RECORDED INFORMATION:
************

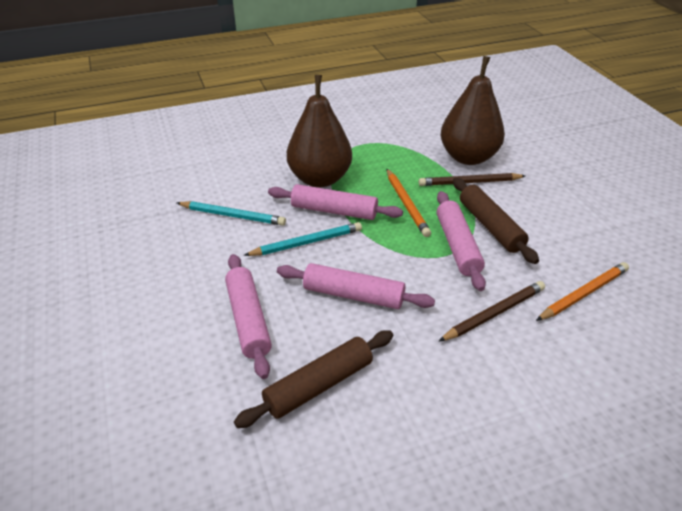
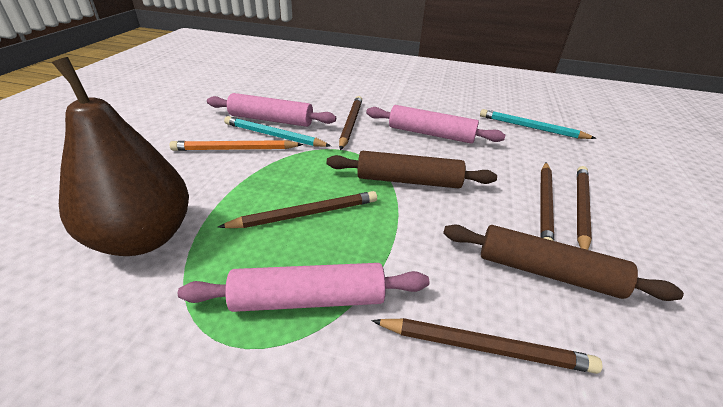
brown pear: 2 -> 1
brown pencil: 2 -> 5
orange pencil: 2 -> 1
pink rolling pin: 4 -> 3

************

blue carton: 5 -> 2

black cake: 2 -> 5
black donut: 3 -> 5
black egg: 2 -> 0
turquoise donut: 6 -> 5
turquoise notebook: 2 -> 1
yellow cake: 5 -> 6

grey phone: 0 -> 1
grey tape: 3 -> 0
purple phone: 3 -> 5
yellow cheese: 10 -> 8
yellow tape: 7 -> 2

************

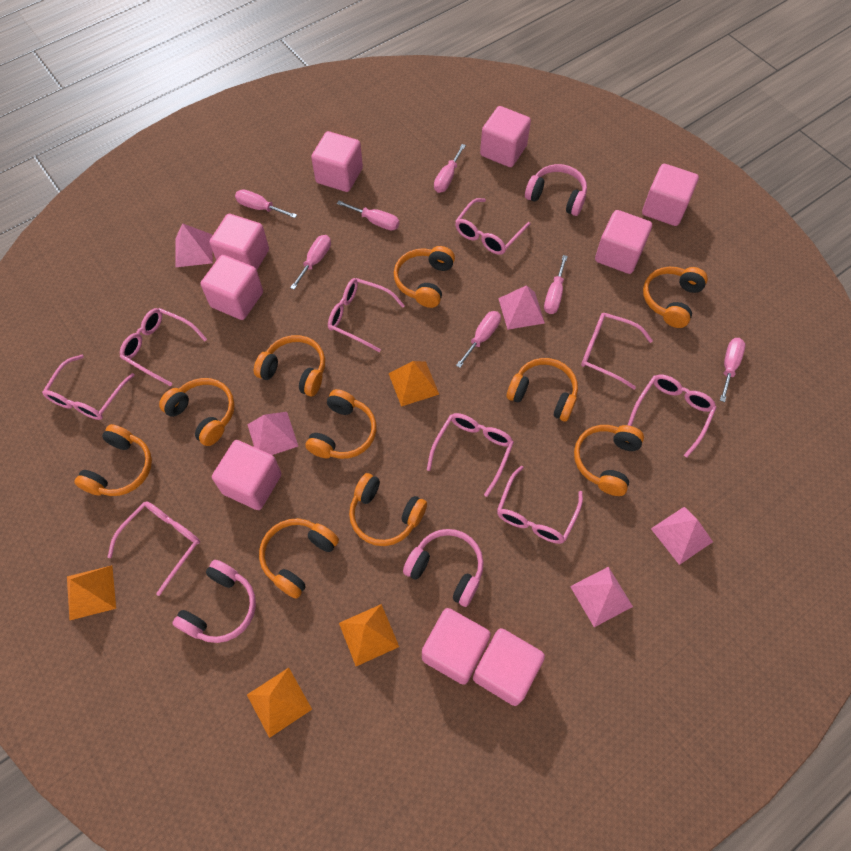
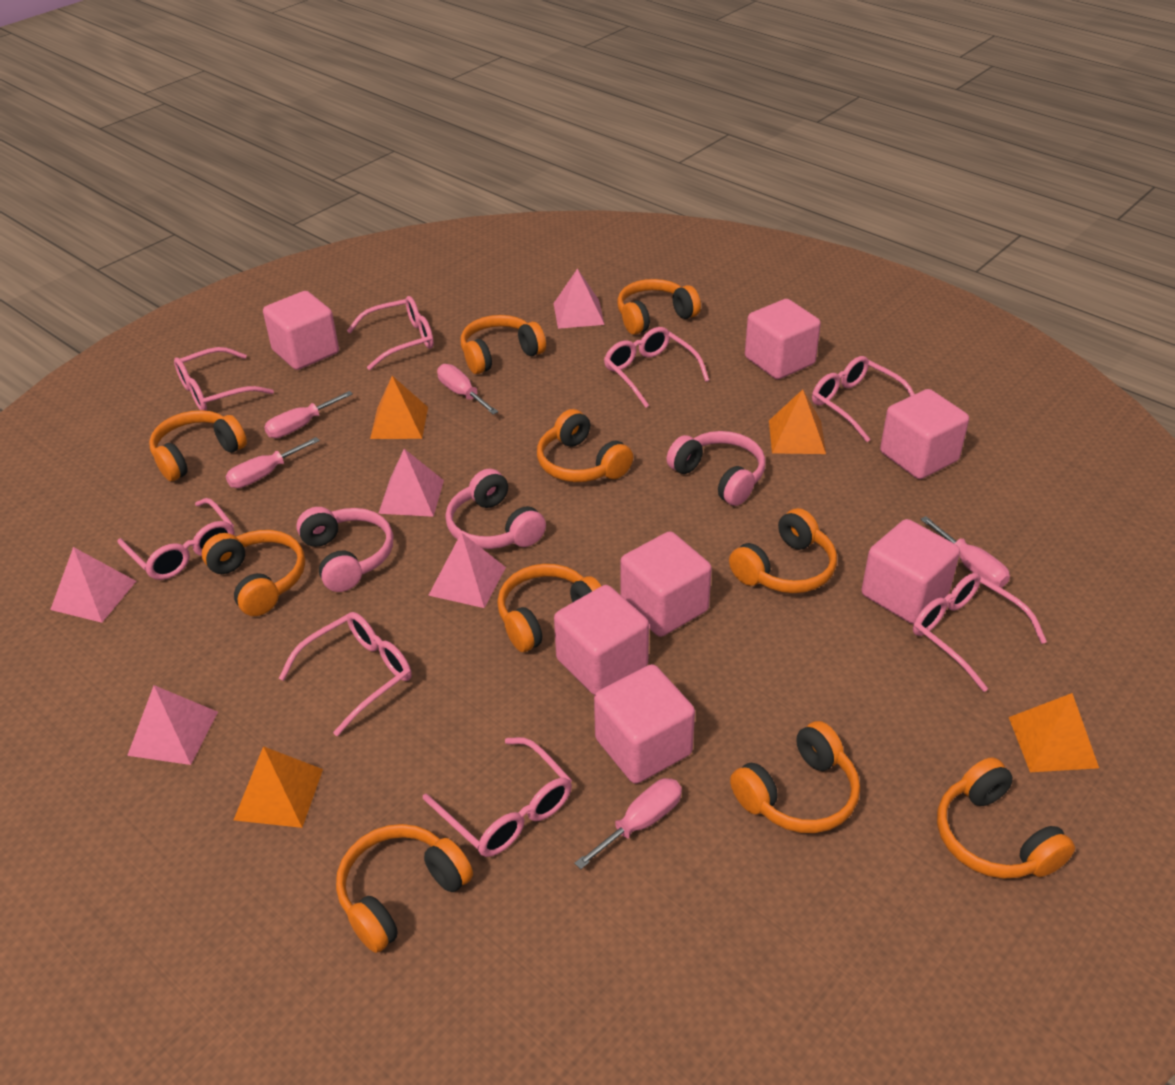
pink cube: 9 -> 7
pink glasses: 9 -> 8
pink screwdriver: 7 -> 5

************

ASSIGNED TASK: Only a number is required here: the count of lines in these entries that hold "yellow".

RESPONSE: 3